**WORK INSTRUCTION:**
Report back each line of the data that contains the word "MATRIX".

**GIVEN RECORDS:**
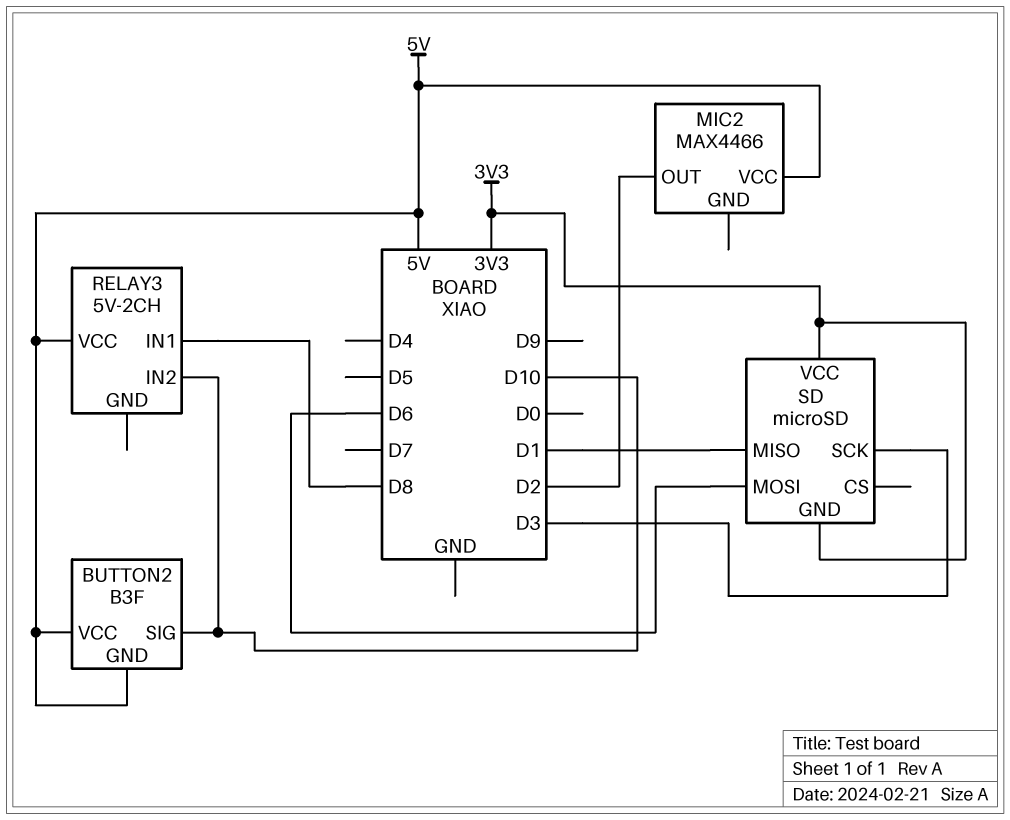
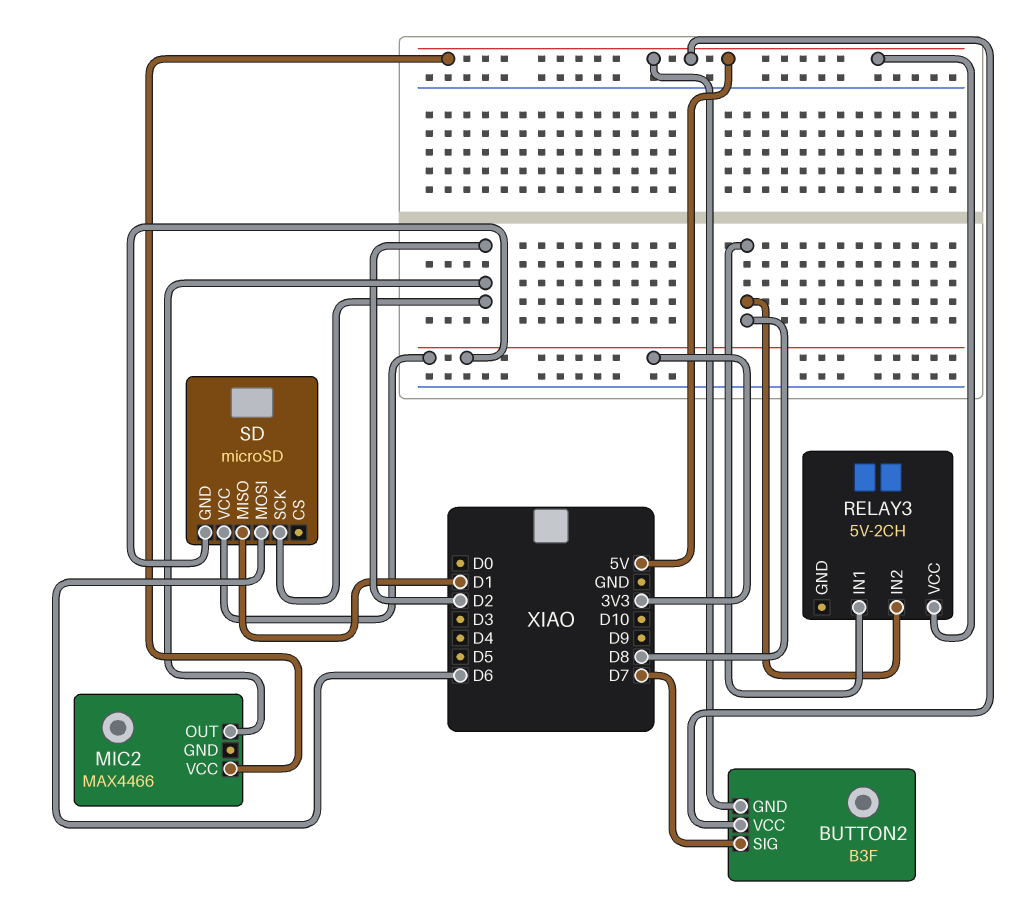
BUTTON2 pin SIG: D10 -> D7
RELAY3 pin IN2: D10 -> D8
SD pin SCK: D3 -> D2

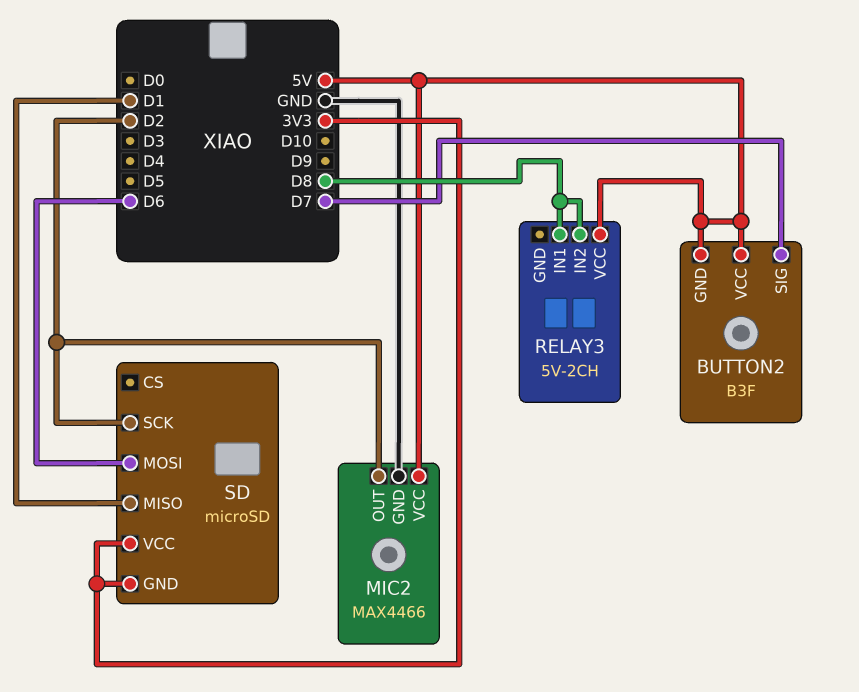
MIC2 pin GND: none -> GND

* * *

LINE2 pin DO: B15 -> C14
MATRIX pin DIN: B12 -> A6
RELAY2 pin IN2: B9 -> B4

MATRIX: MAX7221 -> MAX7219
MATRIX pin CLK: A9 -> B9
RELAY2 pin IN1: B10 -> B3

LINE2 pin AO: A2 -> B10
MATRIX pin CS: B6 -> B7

**ANSWER TO THE EXERCISE:**
MATRIX pin DIN: B12 -> A6
MATRIX: MAX7221 -> MAX7219
MATRIX pin CLK: A9 -> B9
MATRIX pin CS: B6 -> B7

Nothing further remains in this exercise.